(Records shown Opens)
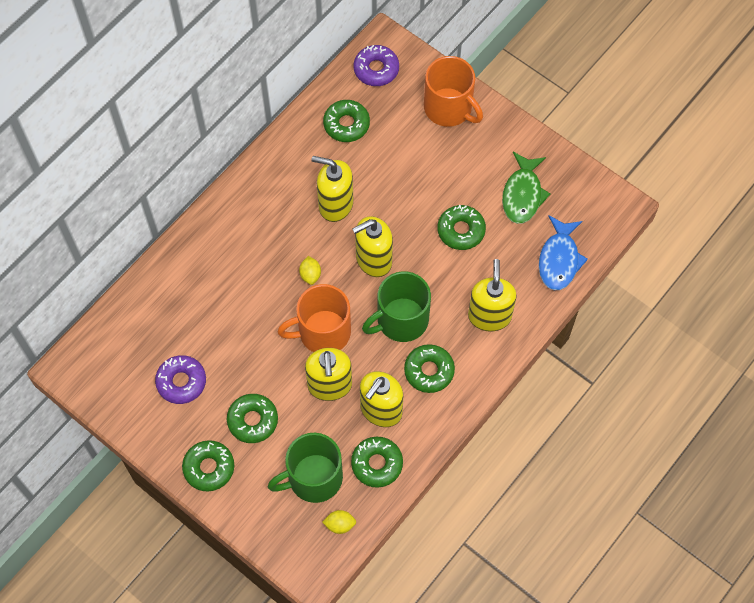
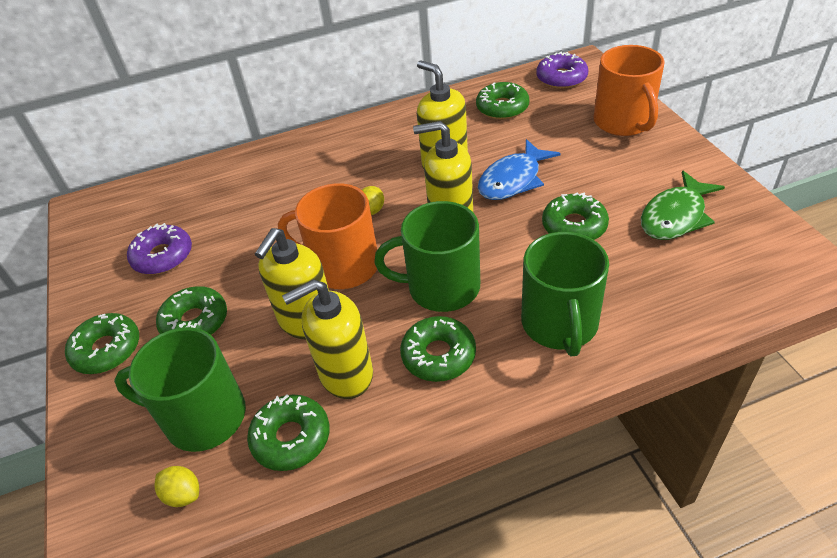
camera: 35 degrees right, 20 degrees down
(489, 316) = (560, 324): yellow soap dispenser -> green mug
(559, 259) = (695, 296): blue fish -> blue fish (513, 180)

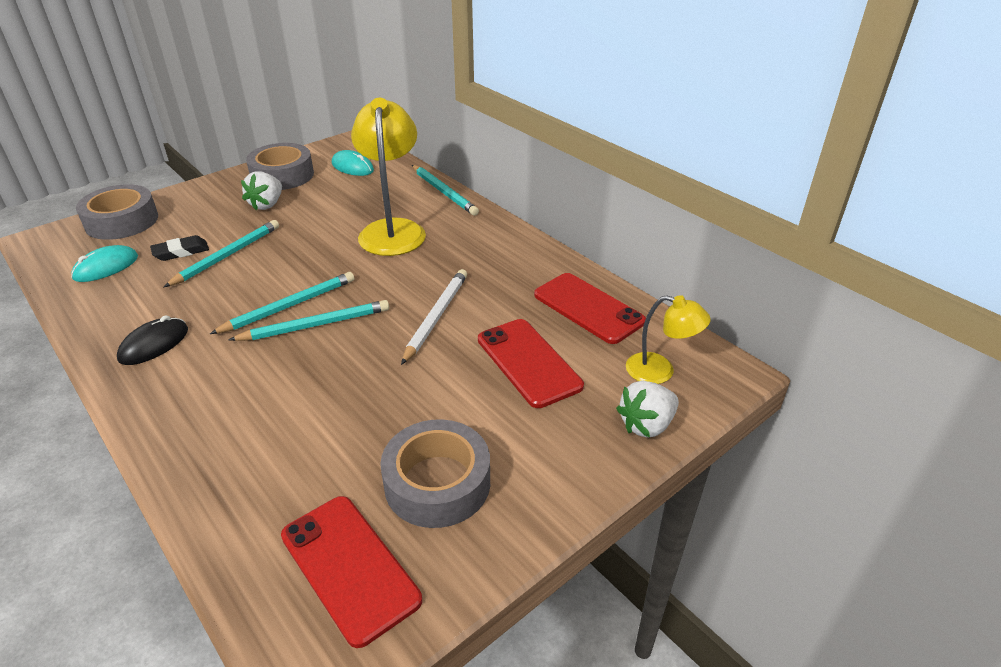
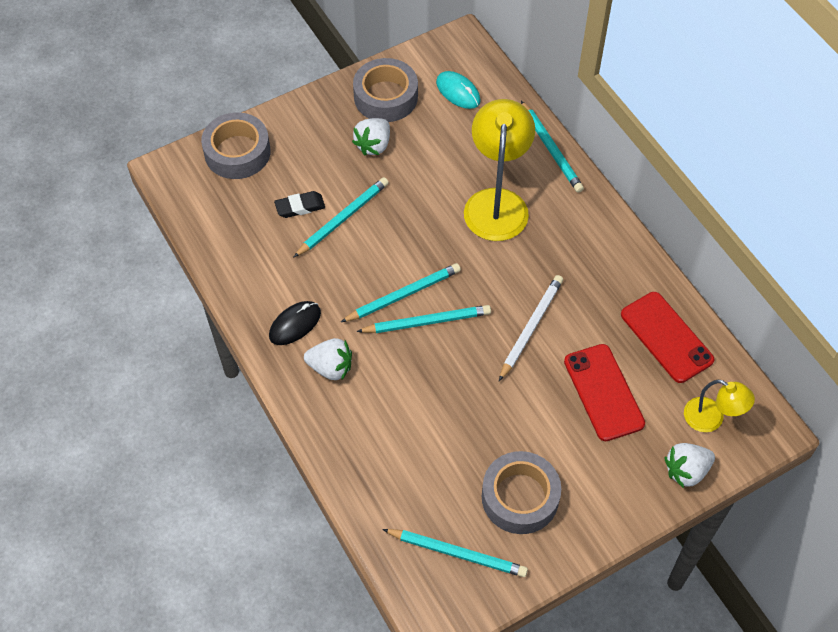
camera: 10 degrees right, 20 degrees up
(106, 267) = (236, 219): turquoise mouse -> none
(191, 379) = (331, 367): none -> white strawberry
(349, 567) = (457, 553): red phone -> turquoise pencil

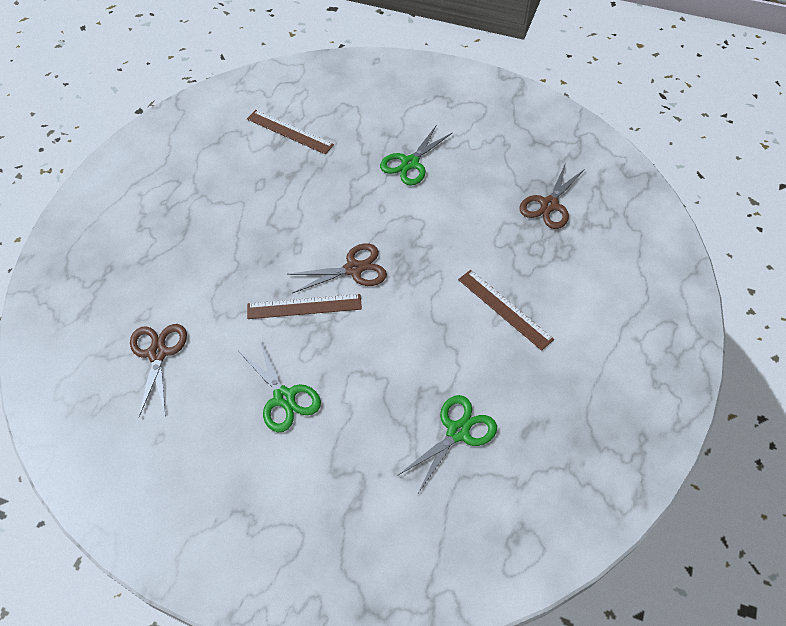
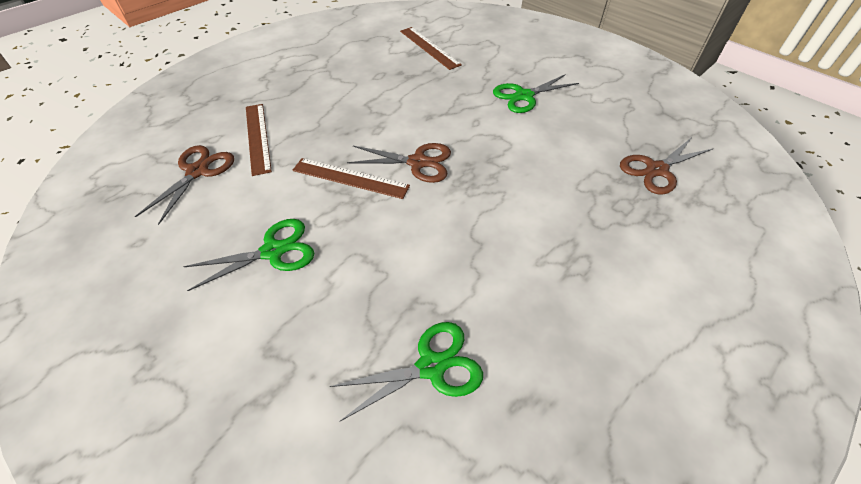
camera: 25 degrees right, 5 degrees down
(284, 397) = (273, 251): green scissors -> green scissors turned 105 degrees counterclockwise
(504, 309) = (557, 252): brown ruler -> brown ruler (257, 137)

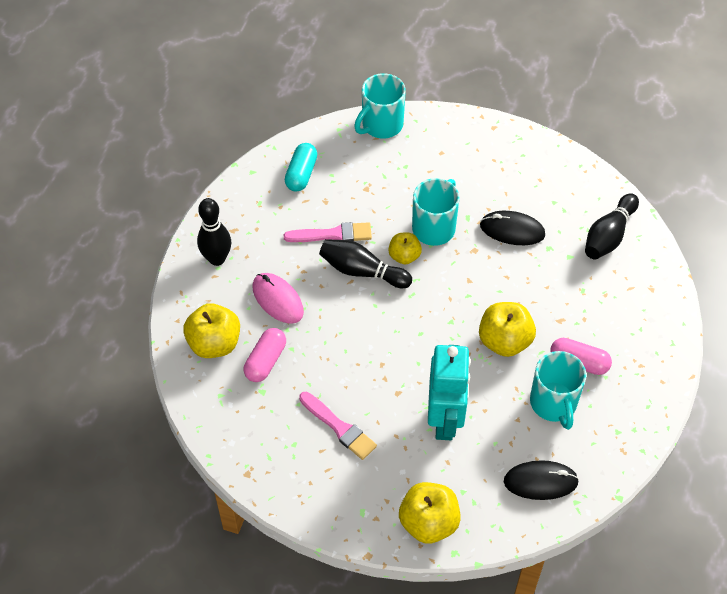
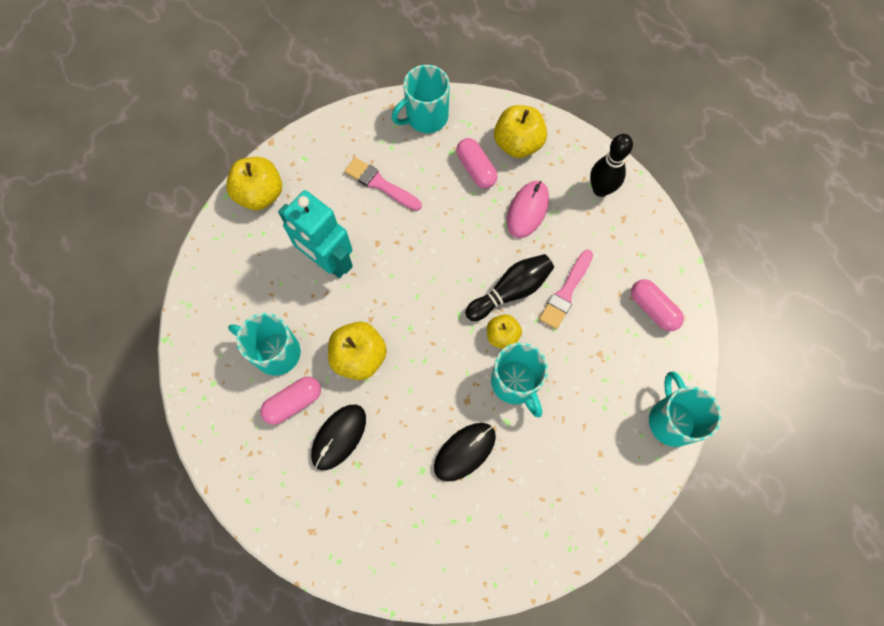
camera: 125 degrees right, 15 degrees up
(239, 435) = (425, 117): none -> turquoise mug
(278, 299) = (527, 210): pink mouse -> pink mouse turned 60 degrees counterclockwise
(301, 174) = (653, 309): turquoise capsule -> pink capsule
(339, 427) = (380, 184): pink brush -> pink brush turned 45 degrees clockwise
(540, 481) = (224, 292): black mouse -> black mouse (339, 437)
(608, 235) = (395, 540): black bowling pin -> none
(Records shown Closes)
- Exercise requirements
Please count up the lines in the listing above holding the string "none", and say the number with nothing else.

- The completed task
4